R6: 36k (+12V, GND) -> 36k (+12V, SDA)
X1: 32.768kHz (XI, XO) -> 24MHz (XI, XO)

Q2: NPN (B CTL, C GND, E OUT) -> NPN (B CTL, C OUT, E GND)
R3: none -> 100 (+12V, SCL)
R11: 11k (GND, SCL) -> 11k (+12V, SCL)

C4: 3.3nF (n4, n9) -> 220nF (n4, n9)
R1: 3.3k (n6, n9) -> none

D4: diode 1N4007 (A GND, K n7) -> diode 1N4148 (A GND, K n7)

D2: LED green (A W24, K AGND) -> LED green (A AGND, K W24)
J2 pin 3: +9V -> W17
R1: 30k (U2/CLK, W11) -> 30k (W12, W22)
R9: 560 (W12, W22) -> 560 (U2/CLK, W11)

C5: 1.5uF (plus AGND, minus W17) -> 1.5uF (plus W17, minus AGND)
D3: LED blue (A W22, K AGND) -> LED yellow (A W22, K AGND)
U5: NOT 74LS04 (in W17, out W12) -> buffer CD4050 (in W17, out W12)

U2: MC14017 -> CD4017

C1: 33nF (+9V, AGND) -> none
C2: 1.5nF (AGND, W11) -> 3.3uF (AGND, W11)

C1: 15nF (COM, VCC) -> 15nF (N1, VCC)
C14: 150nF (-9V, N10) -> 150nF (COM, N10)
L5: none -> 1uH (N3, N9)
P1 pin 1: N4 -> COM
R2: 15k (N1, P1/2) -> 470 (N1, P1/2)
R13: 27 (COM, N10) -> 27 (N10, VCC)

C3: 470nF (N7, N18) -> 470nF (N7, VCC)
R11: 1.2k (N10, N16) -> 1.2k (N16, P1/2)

# Task goal:
An exact copy of every line above is needed.

# Solution to this task:
R6: 36k (+12V, GND) -> 36k (+12V, SDA)
X1: 32.768kHz (XI, XO) -> 24MHz (XI, XO)

Q2: NPN (B CTL, C GND, E OUT) -> NPN (B CTL, C OUT, E GND)
R3: none -> 100 (+12V, SCL)
R11: 11k (GND, SCL) -> 11k (+12V, SCL)

C4: 3.3nF (n4, n9) -> 220nF (n4, n9)
R1: 3.3k (n6, n9) -> none

D4: diode 1N4007 (A GND, K n7) -> diode 1N4148 (A GND, K n7)

D2: LED green (A W24, K AGND) -> LED green (A AGND, K W24)
J2 pin 3: +9V -> W17
R1: 30k (U2/CLK, W11) -> 30k (W12, W22)
R9: 560 (W12, W22) -> 560 (U2/CLK, W11)

C5: 1.5uF (plus AGND, minus W17) -> 1.5uF (plus W17, minus AGND)
D3: LED blue (A W22, K AGND) -> LED yellow (A W22, K AGND)
U5: NOT 74LS04 (in W17, out W12) -> buffer CD4050 (in W17, out W12)

U2: MC14017 -> CD4017

C1: 33nF (+9V, AGND) -> none
C2: 1.5nF (AGND, W11) -> 3.3uF (AGND, W11)

C1: 15nF (COM, VCC) -> 15nF (N1, VCC)
C14: 150nF (-9V, N10) -> 150nF (COM, N10)
L5: none -> 1uH (N3, N9)
P1 pin 1: N4 -> COM
R2: 15k (N1, P1/2) -> 470 (N1, P1/2)
R13: 27 (COM, N10) -> 27 (N10, VCC)

C3: 470nF (N7, N18) -> 470nF (N7, VCC)
R11: 1.2k (N10, N16) -> 1.2k (N16, P1/2)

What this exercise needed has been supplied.